Data:
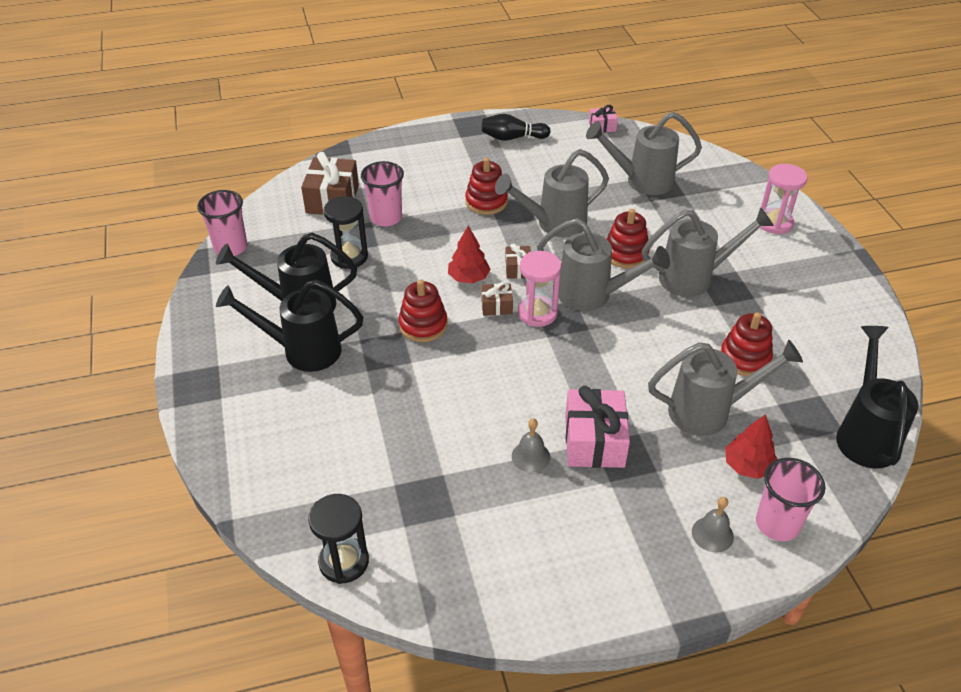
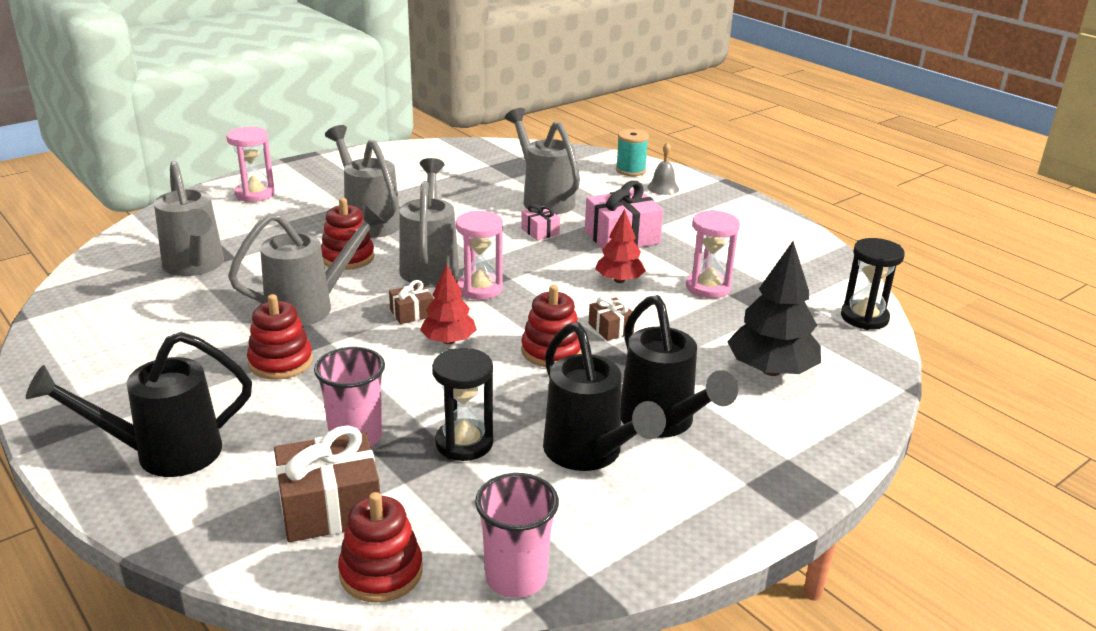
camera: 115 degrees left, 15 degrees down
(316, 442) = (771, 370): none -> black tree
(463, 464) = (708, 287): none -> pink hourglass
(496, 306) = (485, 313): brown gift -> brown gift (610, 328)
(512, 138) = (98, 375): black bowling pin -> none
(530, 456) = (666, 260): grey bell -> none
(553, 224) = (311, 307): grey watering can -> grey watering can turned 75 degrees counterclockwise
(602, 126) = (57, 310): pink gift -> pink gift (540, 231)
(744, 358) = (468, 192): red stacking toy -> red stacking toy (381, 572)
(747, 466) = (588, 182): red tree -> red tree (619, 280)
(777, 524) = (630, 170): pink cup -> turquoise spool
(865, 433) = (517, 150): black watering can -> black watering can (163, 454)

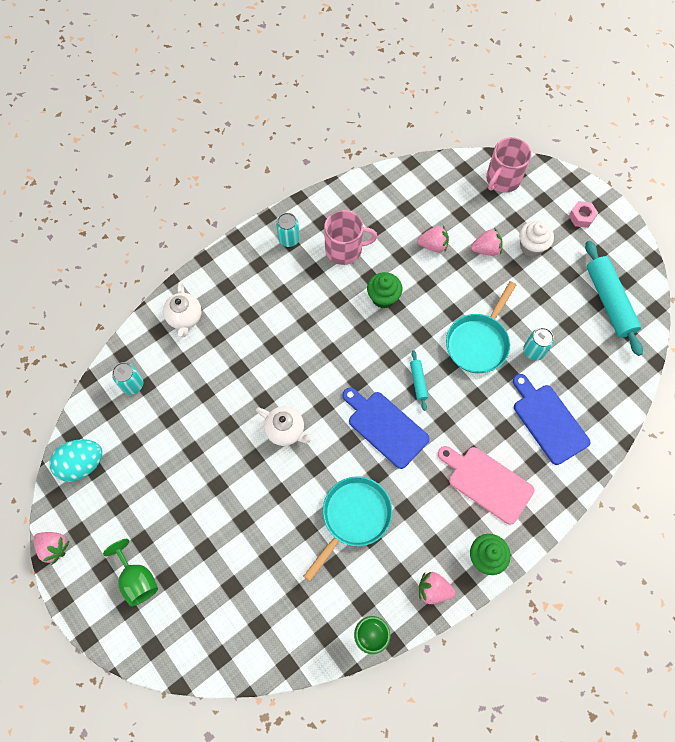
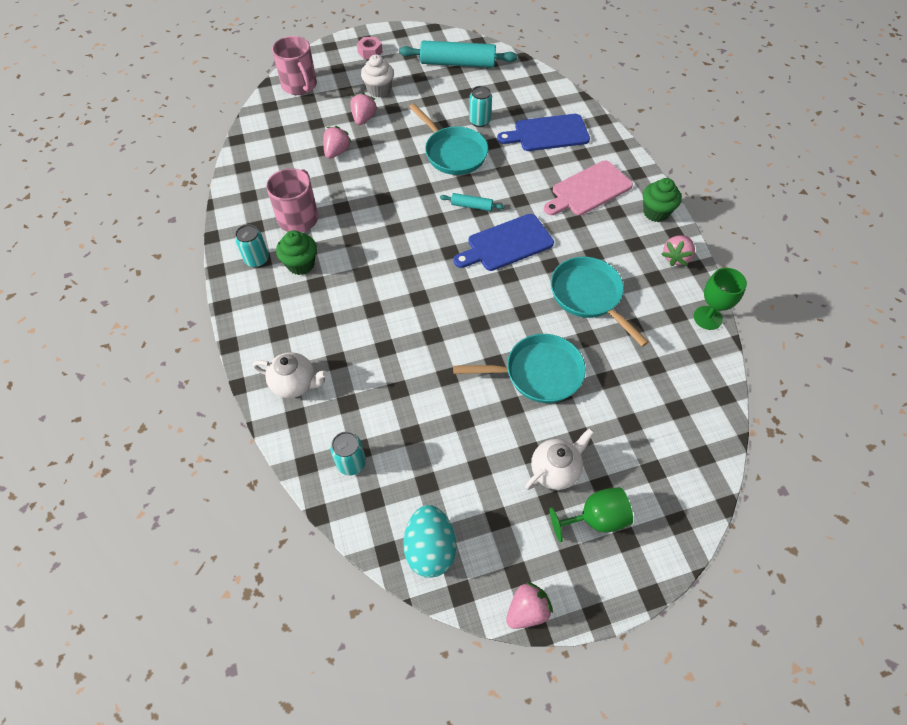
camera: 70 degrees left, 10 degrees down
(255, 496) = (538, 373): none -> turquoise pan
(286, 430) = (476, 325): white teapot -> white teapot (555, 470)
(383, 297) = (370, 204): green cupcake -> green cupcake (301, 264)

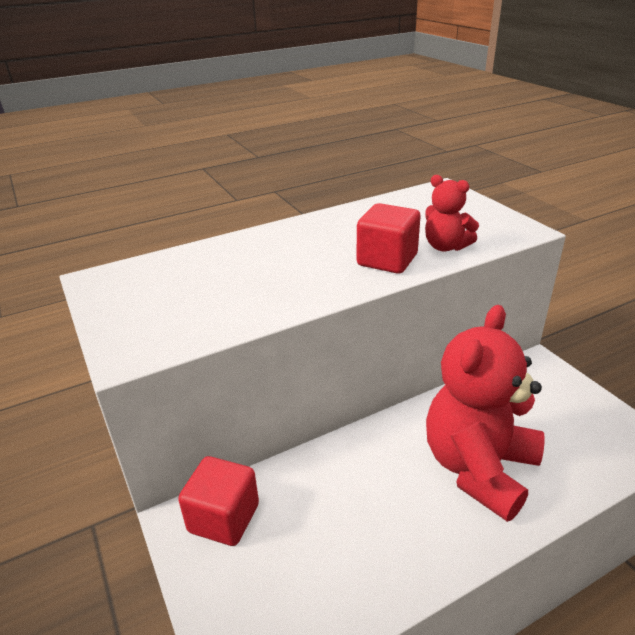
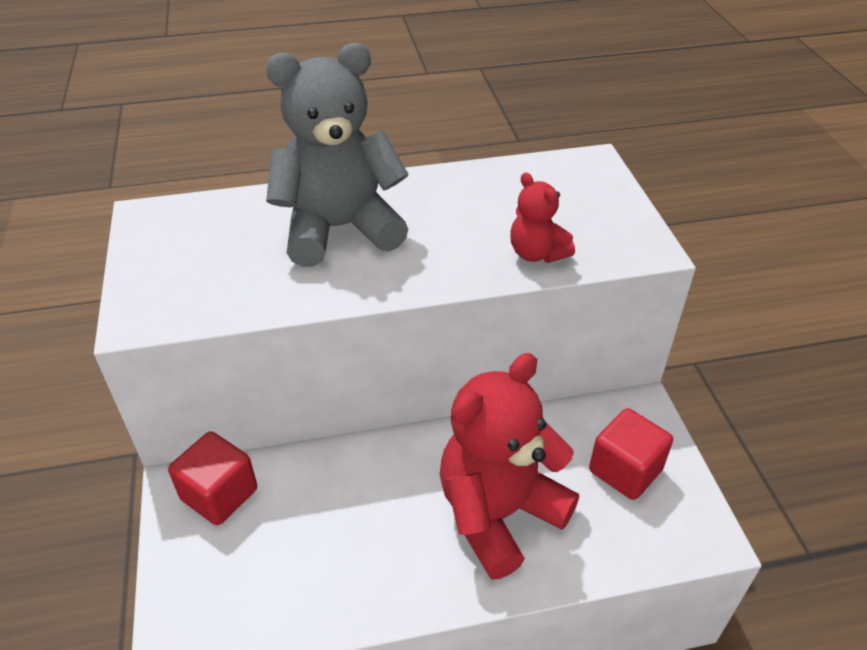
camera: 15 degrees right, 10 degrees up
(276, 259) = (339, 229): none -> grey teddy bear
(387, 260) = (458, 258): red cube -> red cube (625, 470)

Work order:
Output, exactly, all the records above; include no pictures.

Solution:
camera: 115 degrees left, 15 degrees down
(316, 442) = (771, 370): none -> black tree
(463, 464) = (708, 287): none -> pink hourglass
(496, 306) = (485, 313): brown gift -> brown gift (610, 328)
(512, 138) = (98, 375): black bowling pin -> none
(530, 456) = (666, 260): grey bell -> none
(553, 224) = (311, 307): grey watering can -> grey watering can turned 75 degrees counterclockwise
(602, 126) = (57, 310): pink gift -> pink gift (540, 231)
(744, 358) = (468, 192): red stacking toy -> red stacking toy (381, 572)
(747, 466) = (588, 182): red tree -> red tree (619, 280)
(777, 524) = (630, 170): pink cup -> turquoise spool
(865, 433) = (517, 150): black watering can -> black watering can (163, 454)

camera: 70 degrees left, 10 degrees down
(255, 496) = (538, 373): none -> turquoise pan
(286, 430) = (476, 325): white teapot -> white teapot (555, 470)
(383, 297) = (370, 204): green cupcake -> green cupcake (301, 264)

camera: 15 degrees right, 10 degrees up
(276, 259) = (339, 229): none -> grey teddy bear
(387, 260) = (458, 258): red cube -> red cube (625, 470)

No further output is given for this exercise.